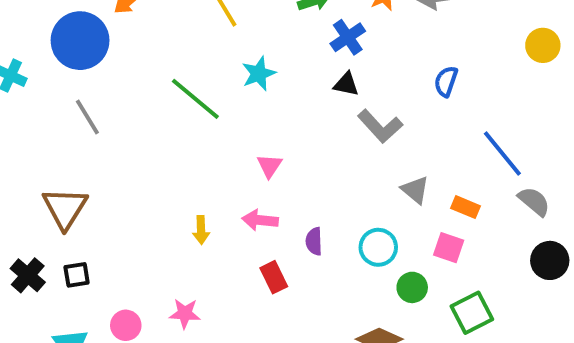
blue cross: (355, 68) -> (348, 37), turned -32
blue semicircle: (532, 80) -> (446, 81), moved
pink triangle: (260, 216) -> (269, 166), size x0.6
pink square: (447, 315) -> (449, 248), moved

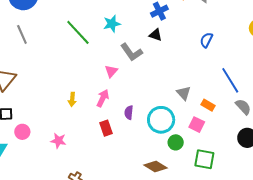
gray L-shape: (380, 126) -> (131, 52), moved
pink arrow: (260, 220) -> (103, 98), turned 102
cyan circle: (378, 247) -> (161, 120), size x1.4
green square: (472, 313) -> (204, 159), turned 30
pink circle: (126, 325) -> (22, 132), moved

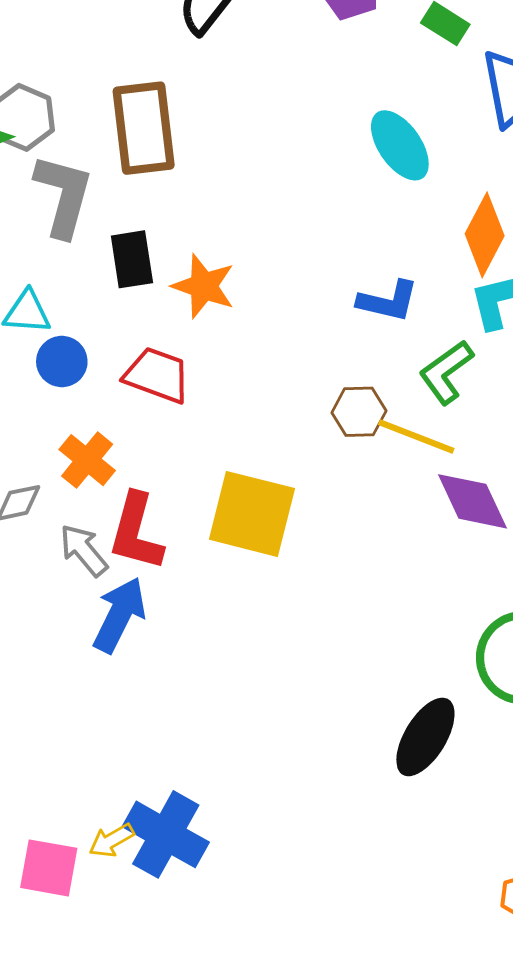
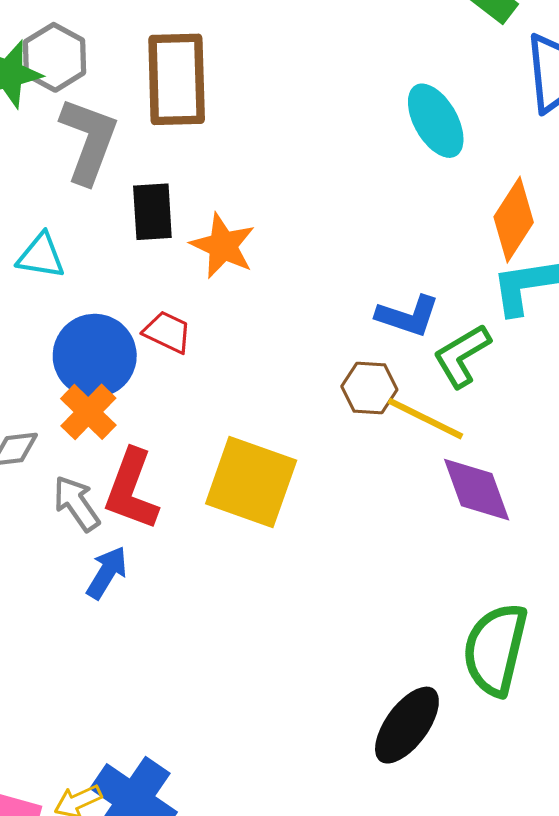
blue L-shape: (388, 301) -> (408, 316), moved
blue circle: (62, 362) -> (95, 356), moved, size x1.6
red trapezoid: (157, 375) -> (167, 332), size x0.7
blue arrow: (119, 615) -> (107, 573), size x0.7

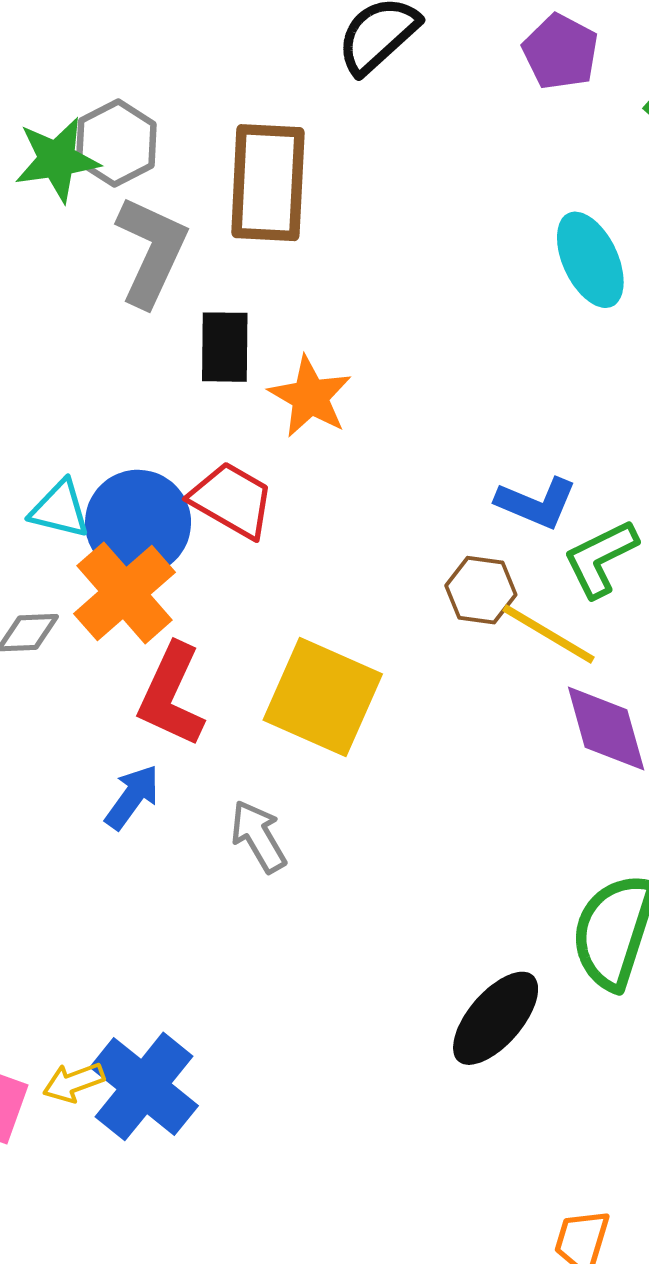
cyan triangle: (41, 256) -> (60, 509), moved
red trapezoid: (167, 332) -> (232, 500), size x1.4
orange cross: (88, 412) -> (125, 593), size x1.4
gray arrow: (76, 503) -> (258, 836), moved

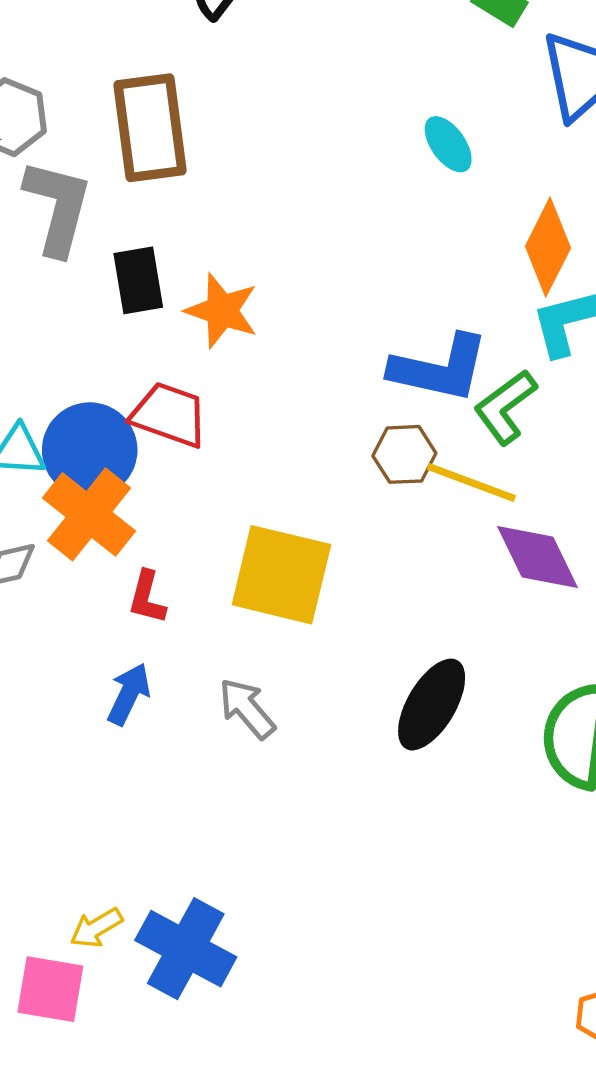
cyan ellipse: (590, 260) -> (448, 144), size x0.7
blue L-shape: (536, 503) -> (439, 368), size x1.4
red L-shape: (171, 695) -> (147, 597), size x0.6
black ellipse: (496, 1018) -> (432, 705), moved
yellow arrow: (74, 1082) -> (96, 928), moved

DIRECTIVE :: Go through the entries and copy every line that has "triangle".

ANSWER BELOW ::
pink triangle: (260, 216) -> (269, 166), size x0.6
cyan triangle: (41, 256) -> (60, 509), moved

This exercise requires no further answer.